__WORK TASK__
Include in the output the line containing "red brick B7:C7" and each subsequent line of the records, through the end, transcribed exactly. Add nothing else.

__SUPPLIED MATERIAL__
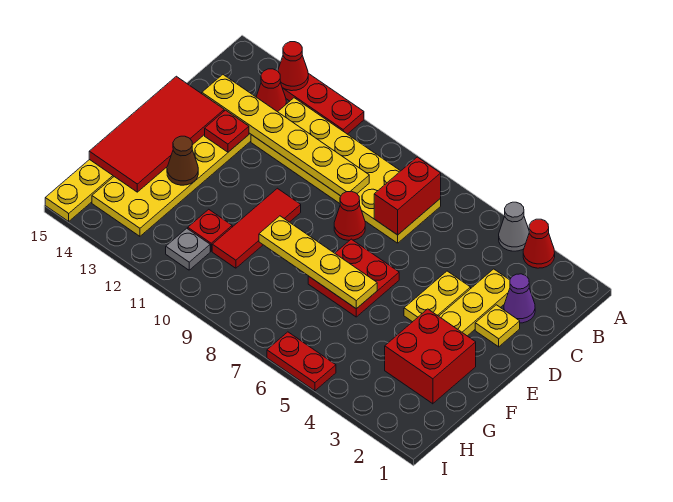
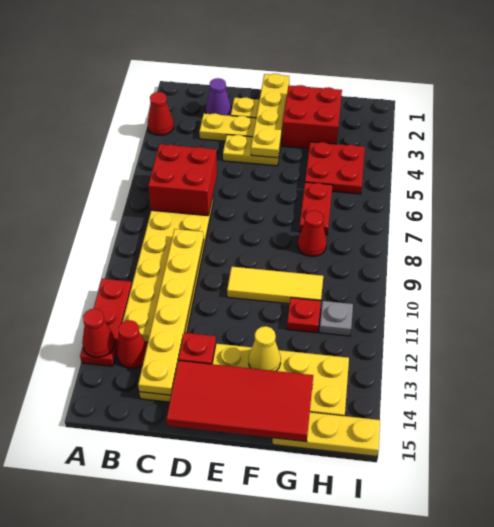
grey cone A4 level 1 -> none
red brick B7:C7 level 2 -> red brick B6:C7 level 2
red cone D8 level 1 -> red cone G8 level 1
red plate E6:F7 level 1 -> red plate G4:H5 level 1
red tile E10:G10 level 1 -> yellow tile E10:G10 level 1
yellow plate F6:F9 level 2 -> yellow plate E1:E4 level 2
brown cone F13 level 2 -> yellow cone F13 level 2
red plate I5:I6 level 1 -> red plate G6:G7 level 1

__RESPONSE AREA__
red brick B7:C7 level 2 -> red brick B6:C7 level 2
red cone D8 level 1 -> red cone G8 level 1
red plate E6:F7 level 1 -> red plate G4:H5 level 1
red tile E10:G10 level 1 -> yellow tile E10:G10 level 1
yellow plate F6:F9 level 2 -> yellow plate E1:E4 level 2
brown cone F13 level 2 -> yellow cone F13 level 2
red plate I5:I6 level 1 -> red plate G6:G7 level 1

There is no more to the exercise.